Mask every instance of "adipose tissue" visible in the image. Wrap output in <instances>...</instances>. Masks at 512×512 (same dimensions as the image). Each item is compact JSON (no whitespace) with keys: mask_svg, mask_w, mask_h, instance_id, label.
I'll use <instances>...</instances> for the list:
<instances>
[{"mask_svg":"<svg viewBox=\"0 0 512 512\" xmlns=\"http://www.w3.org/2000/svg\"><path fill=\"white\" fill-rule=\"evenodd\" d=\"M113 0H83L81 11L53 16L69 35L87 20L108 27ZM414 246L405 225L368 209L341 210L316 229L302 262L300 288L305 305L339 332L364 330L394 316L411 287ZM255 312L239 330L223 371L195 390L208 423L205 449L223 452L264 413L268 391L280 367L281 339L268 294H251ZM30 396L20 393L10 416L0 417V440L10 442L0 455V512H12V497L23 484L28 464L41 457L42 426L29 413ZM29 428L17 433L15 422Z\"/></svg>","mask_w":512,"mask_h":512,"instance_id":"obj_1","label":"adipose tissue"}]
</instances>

####

**Work to complete:**
Return every record above exactly as it appears.

**Answer to this exercise:**
Mask every instance of "adipose tissue" visible in the image. Wrap output in <instances>...</instances>. Masks at 512×512 (same dimensions as the image). Each item is compact JSON (no whitespace) with keys: mask_svg, mask_w, mask_h, instance_id, label.
I'll use <instances>...</instances> for the list:
<instances>
[{"mask_svg":"<svg viewBox=\"0 0 512 512\" xmlns=\"http://www.w3.org/2000/svg\"><path fill=\"white\" fill-rule=\"evenodd\" d=\"M113 0H83L81 11L53 16L69 35L87 20L108 27ZM414 246L405 225L368 209L341 210L316 229L302 262L300 288L305 305L339 332L364 330L394 316L411 287ZM255 312L239 330L223 371L195 390L208 423L205 449L223 452L264 413L268 391L280 367L281 339L268 294H251ZM30 396L20 393L10 416L0 417V440L10 442L0 455V512H12V497L23 484L28 464L41 457L42 426L29 413ZM29 428L17 433L15 422Z\"/></svg>","mask_w":512,"mask_h":512,"instance_id":"obj_1","label":"adipose tissue"}]
</instances>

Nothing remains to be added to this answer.